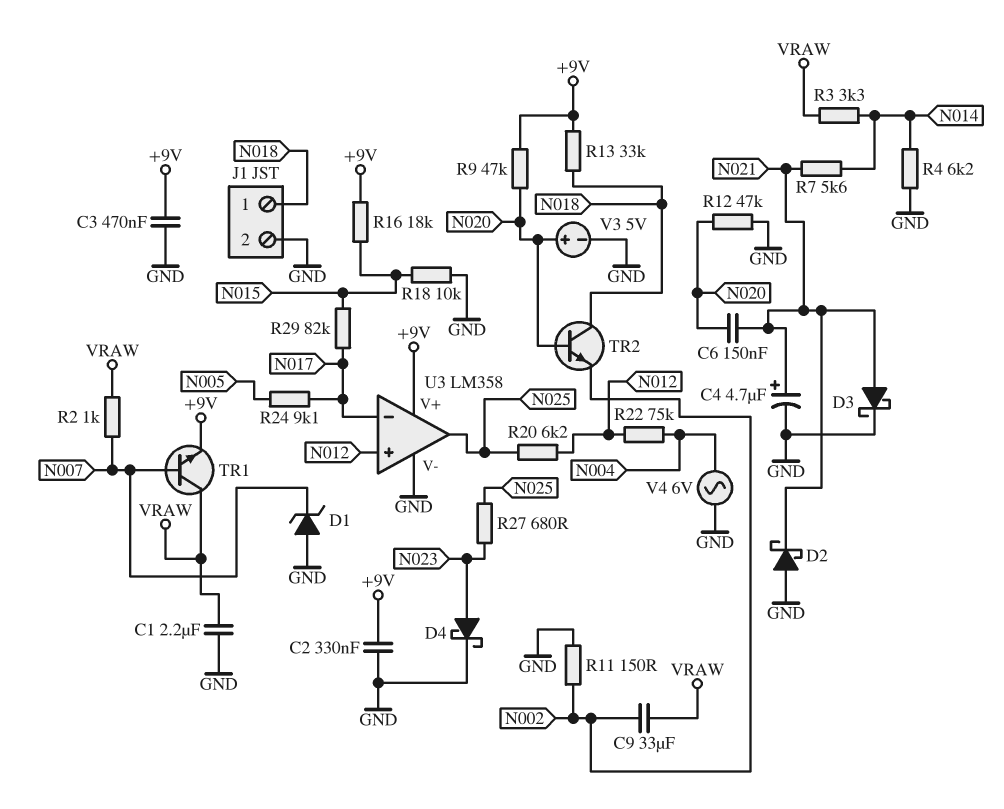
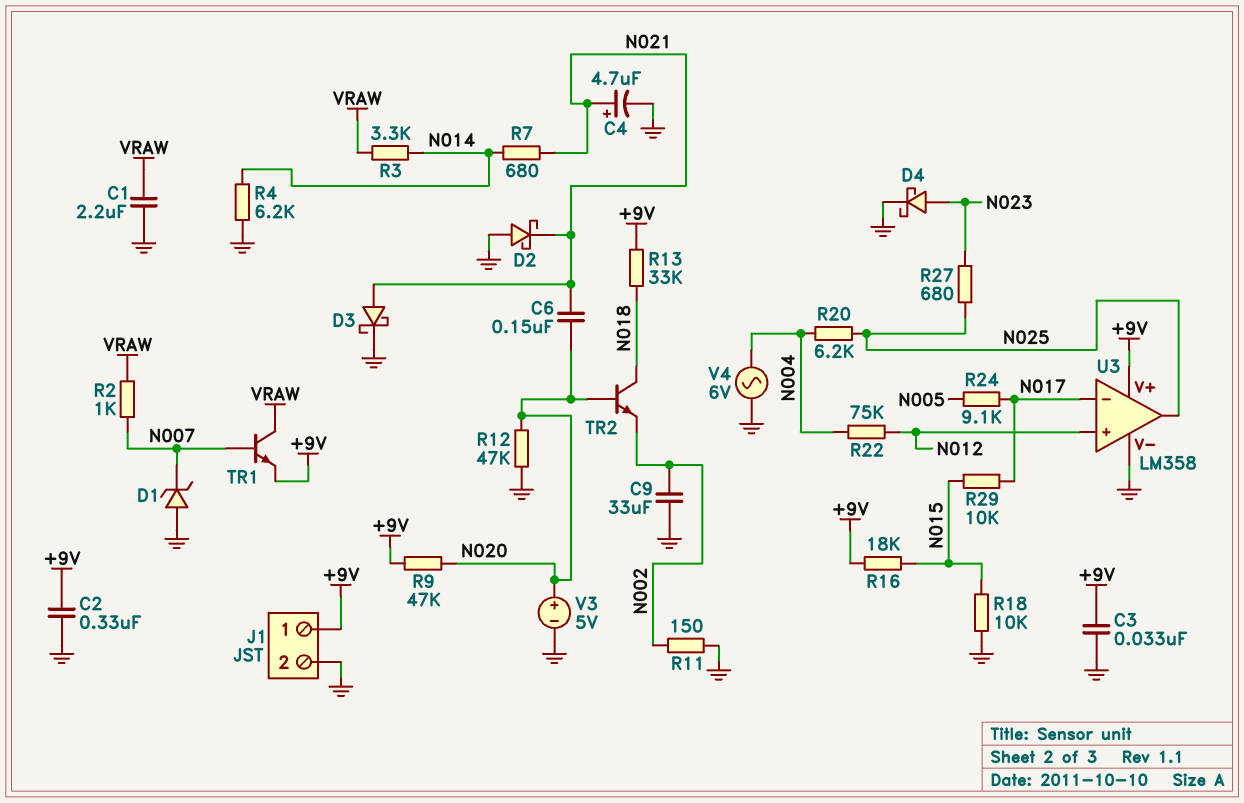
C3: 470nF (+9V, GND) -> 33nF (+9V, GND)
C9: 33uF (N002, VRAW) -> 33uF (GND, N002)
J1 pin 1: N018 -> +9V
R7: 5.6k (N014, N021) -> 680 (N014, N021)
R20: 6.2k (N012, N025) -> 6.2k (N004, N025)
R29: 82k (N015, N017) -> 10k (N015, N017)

Problem details: Every record above must be copied exactly, and no picture may appear in the copy.

Answer for this exercise:
C3: 470nF (+9V, GND) -> 33nF (+9V, GND)
C9: 33uF (N002, VRAW) -> 33uF (GND, N002)
J1 pin 1: N018 -> +9V
R7: 5.6k (N014, N021) -> 680 (N014, N021)
R20: 6.2k (N012, N025) -> 6.2k (N004, N025)
R29: 82k (N015, N017) -> 10k (N015, N017)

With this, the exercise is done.